TASK REQUIREMENTS: Transcribe the entries below exactly from their first line through the line containing "none -> red 1x1 cone [444,373,486,442]", and let no picture into the copy.
STUDY MATERIAL START
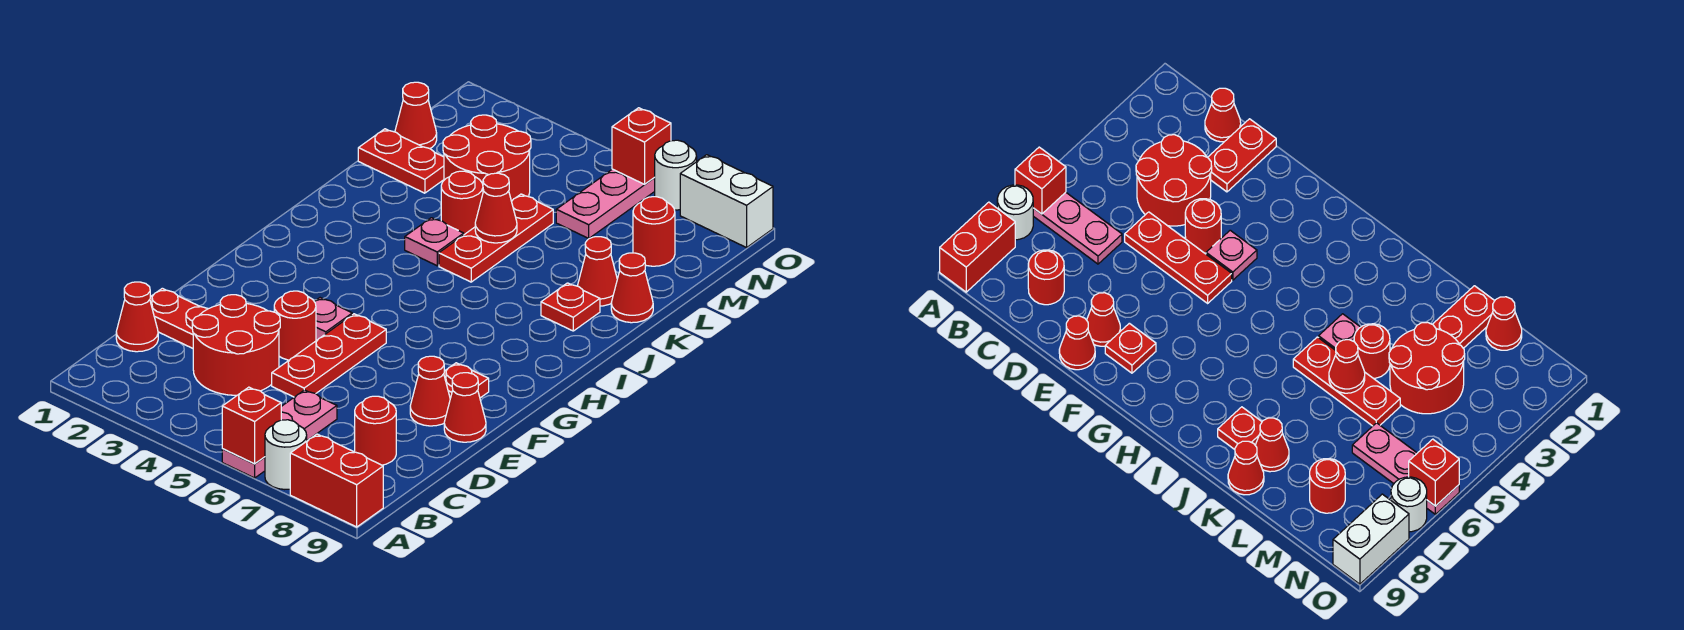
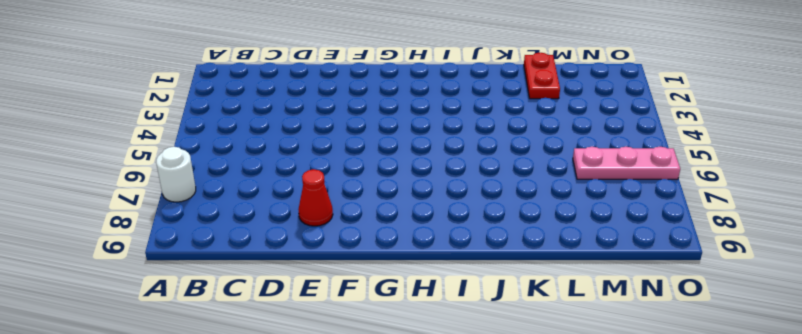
none -> pink 1x3 plate [222,390,337,478]
none -> red 1x2 brick [290,434,383,527]
none -> red 1x1 cone [116,282,158,352]

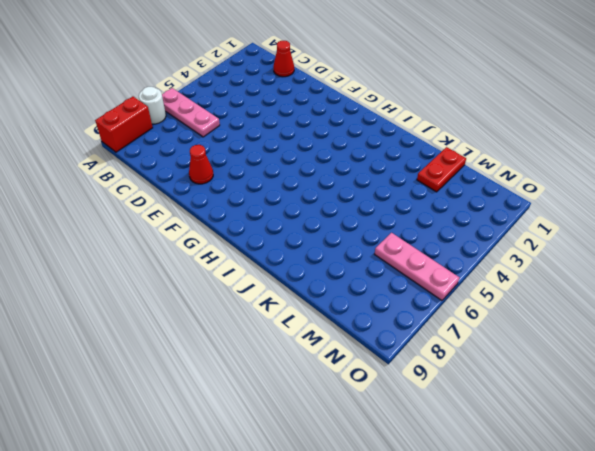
none -> red 2x2 round brick [192,295,280,395]
none -> red 1x1 round brick [355,396,396,465]
none -> red 1x2 plate [150,288,208,348]

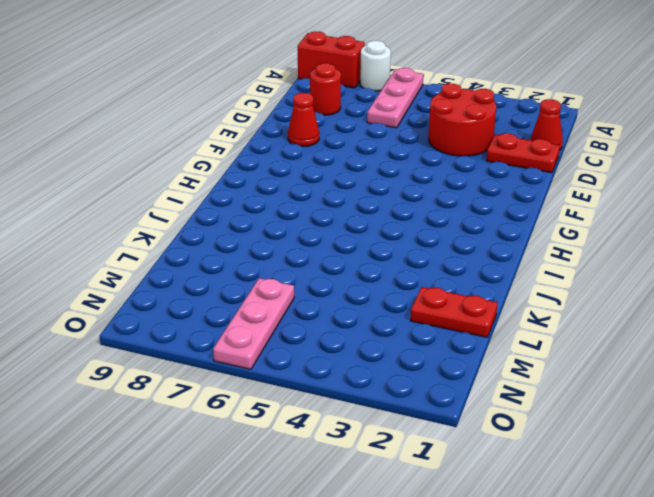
none -> red 1x3 plate [272,314,386,397]
none -> red 1x1 round brick [274,291,316,360]
none -> red 1x1 cone [444,373,486,442]

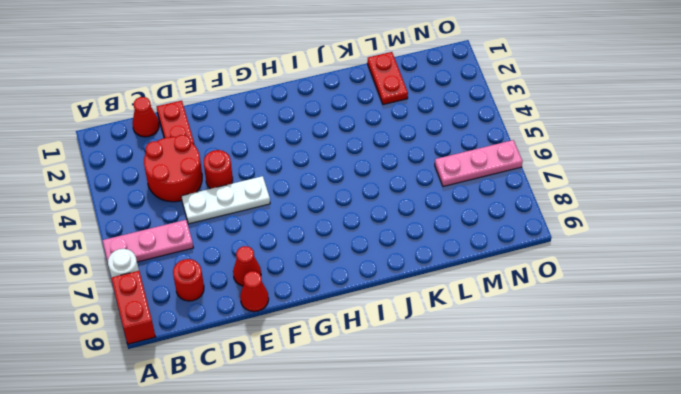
white 1x3 plate [181,176,270,224] -> red 1x3 plate [272,314,386,397]
none -> pink 1x1 plate [314,298,352,341]
none -> red 1x1 plate [444,363,489,398]
none -> pink 1x1 plate [405,218,464,266]

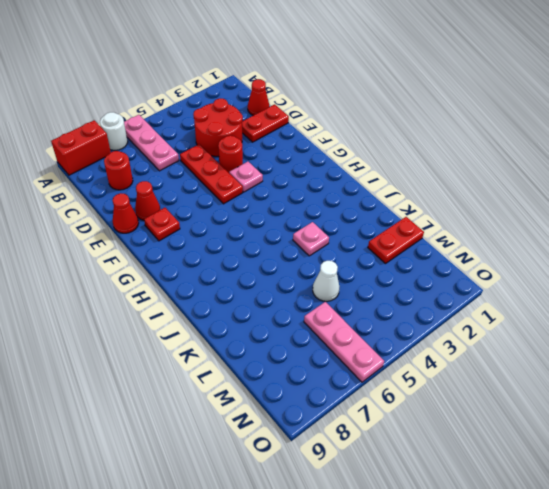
white 1x1 cone [313,261,339,301] -> red 1x3 plate [439,194,553,282]
none -> red 1x1 plate [541,283,600,331]
none -> red 1x1 round brick [441,171,483,235]
none -> red 1x1 cone [578,237,617,306]

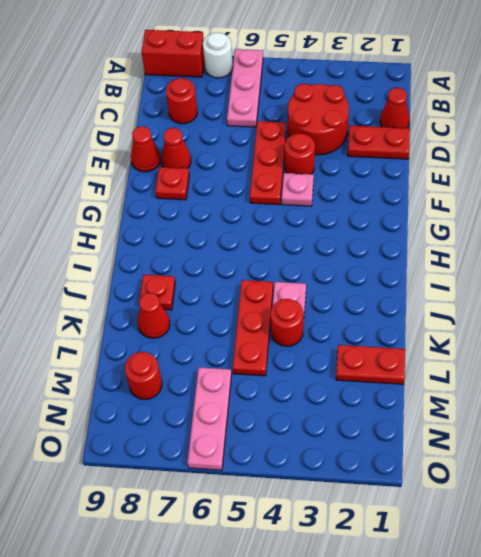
none -> red 1x1 cone [611,253,653,323]
none -> red 2x2 round brick [443,115,531,201]
none -> red 1x1 cone [395,82,437,149]

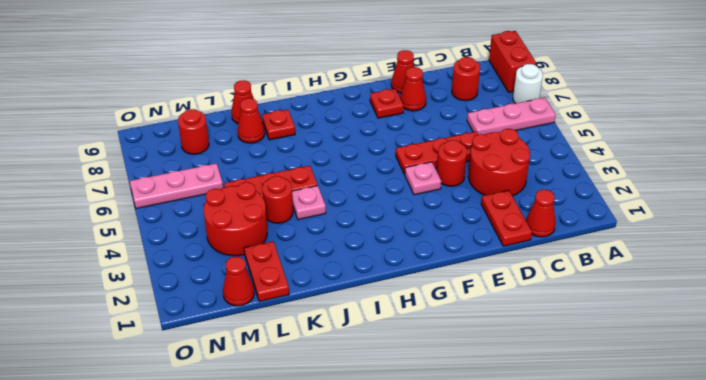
none -> white 1x1 round brick [654,140,697,210]
none -> white 1x2 brick [680,155,773,248]
none -> red 1x1 brick [222,387,281,464]

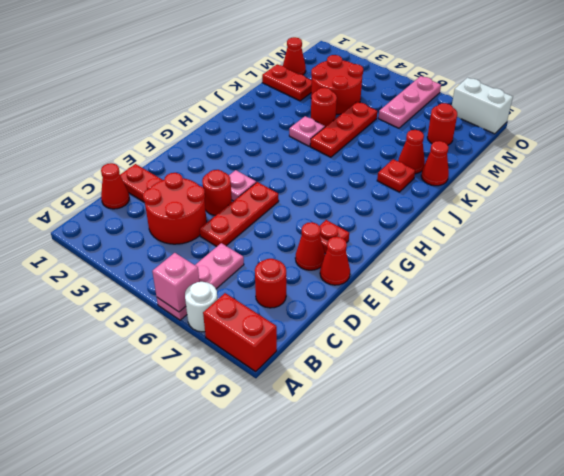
pink 1x1 brick [152,253,199,312] -> red 1x1 brick [222,387,281,464]
none -> white 1x1 round brick [654,140,697,210]
none -> red 1x1 cone [475,173,517,243]
none -> red 1x1 brick [612,108,671,184]

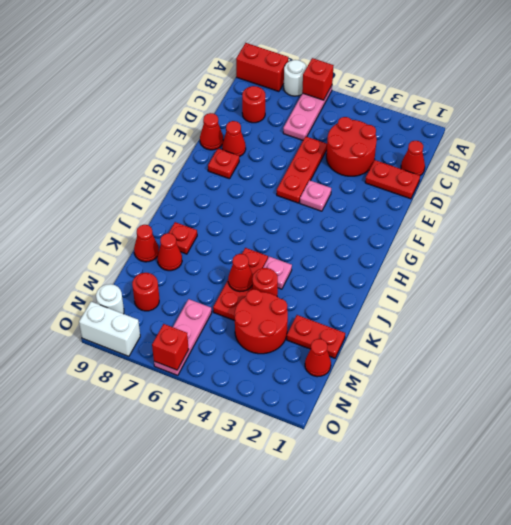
white 1x1 round brick [96,284,124,314] -> white 1x1 round brick moved to [654,140,697,210]
none -> red 1x1 round brick [274,291,316,360]

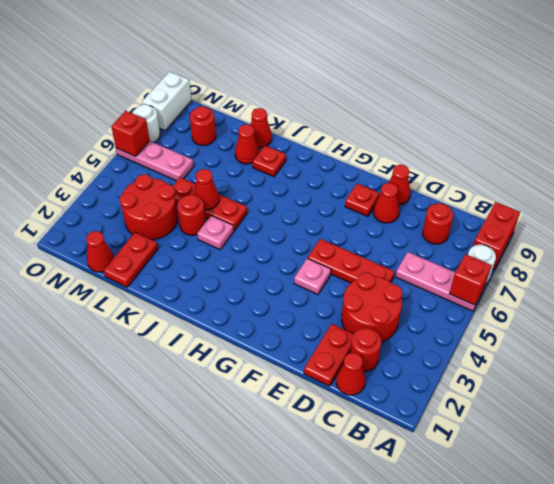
red 1x1 round brick [350,328,381,371] -> red 1x1 round brick moved to [274,291,316,360]

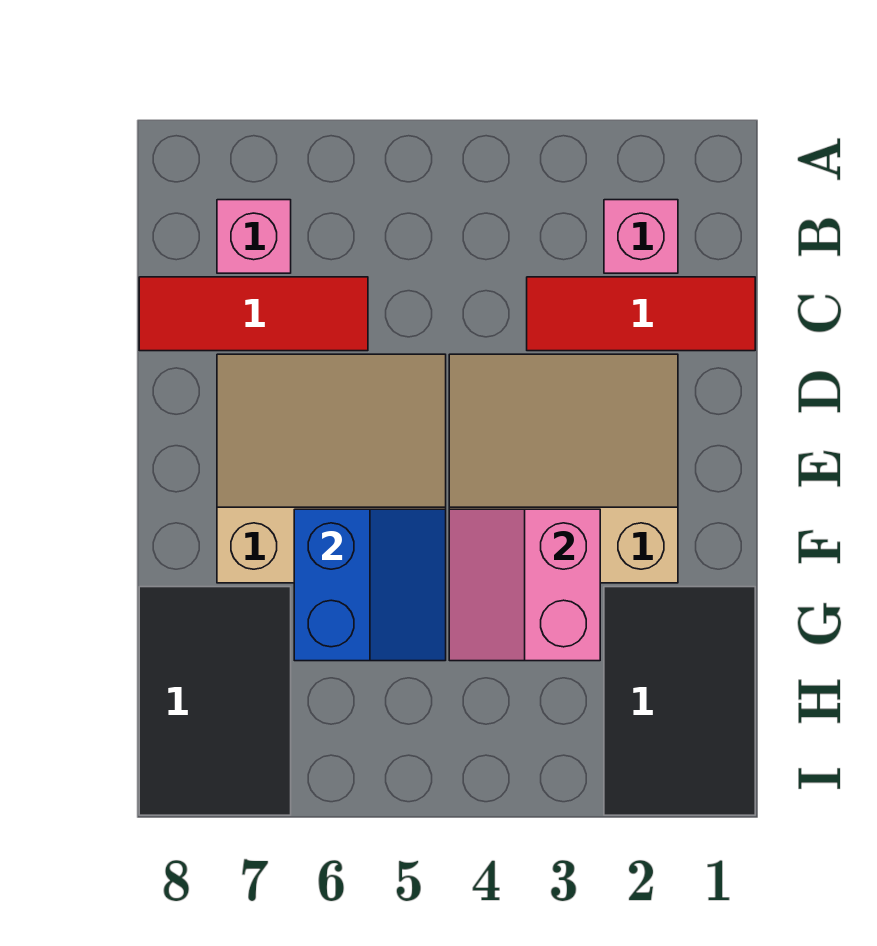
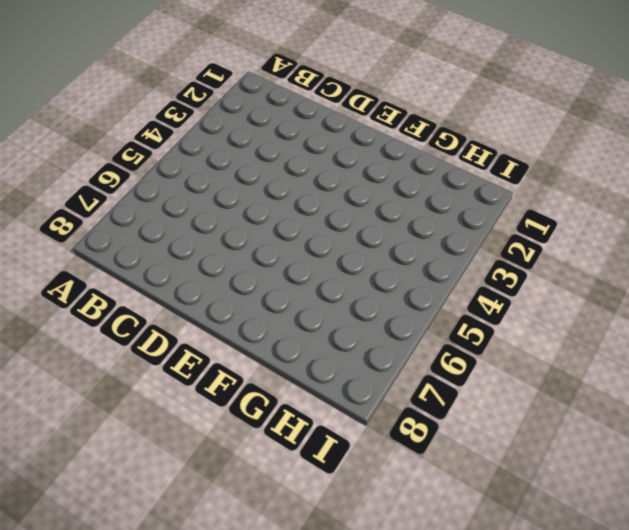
none -> pink 1x1 brick [604,200,678,273]
none -> pink 1x1 brick [217,200,291,273]

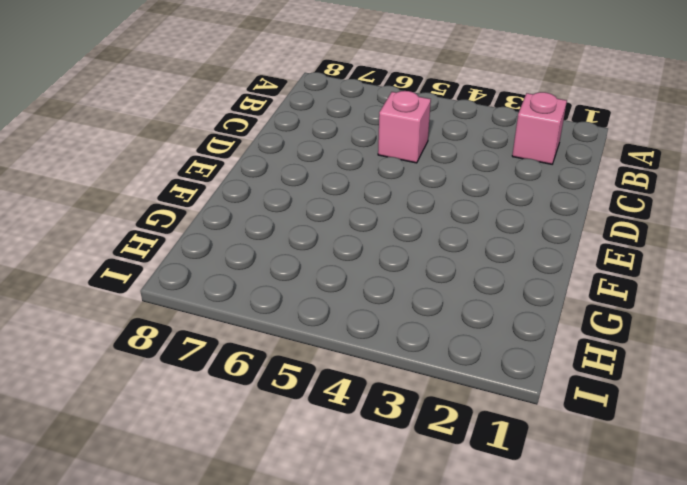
pink 1x1 brick [378,91,431,163] -> pink 1x1 brick moved to [217,200,291,273]
none -> red 1x3 tile [527,277,755,351]
none -> red 1x3 tile [139,277,368,351]

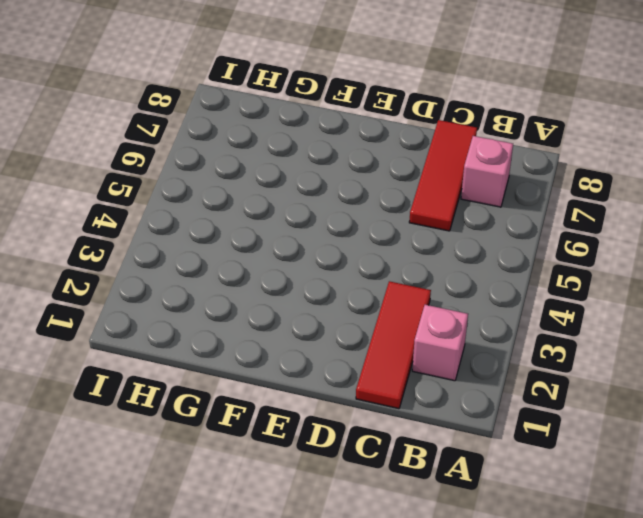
none -> tan 3x3 slope [449,354,678,583]
none -> tan 3x3 slope [217,354,446,583]

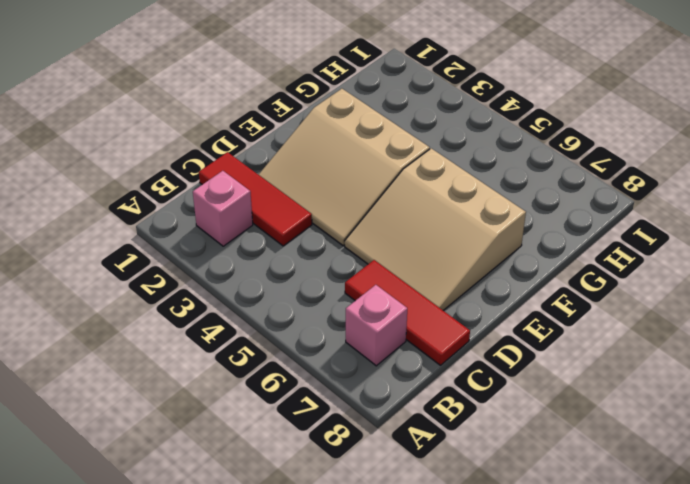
none -> black 2x3 tile [604,587,755,815]
none -> black 2x3 tile [139,587,291,815]

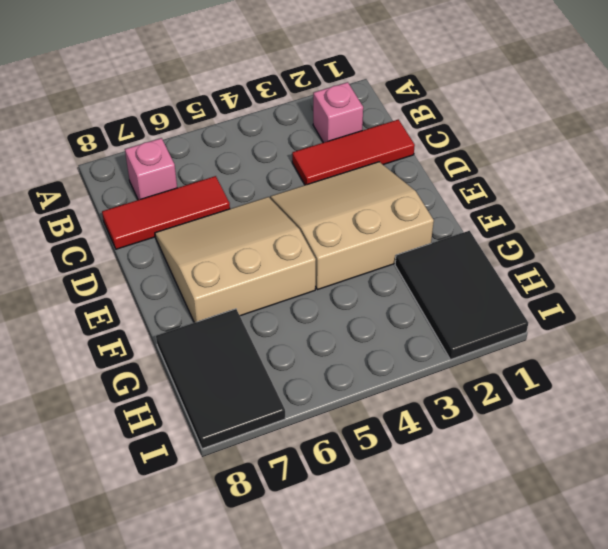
none -> pink 2x2 slope [449,509,600,661]
none -> blue 2x2 slope [294,509,446,661]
STUDY MATERIAL END
RESULT OF THIS TASK:
none -> pink 1x3 plate [222,390,337,478]
none -> red 1x2 brick [290,434,383,527]
none -> red 1x1 cone [116,282,158,352]

none -> red 2x2 round brick [192,295,280,395]
none -> red 1x1 round brick [355,396,396,465]
none -> red 1x2 plate [150,288,208,348]

none -> red 1x3 plate [272,314,386,397]
none -> red 1x1 round brick [274,291,316,360]
none -> red 1x1 cone [444,373,486,442]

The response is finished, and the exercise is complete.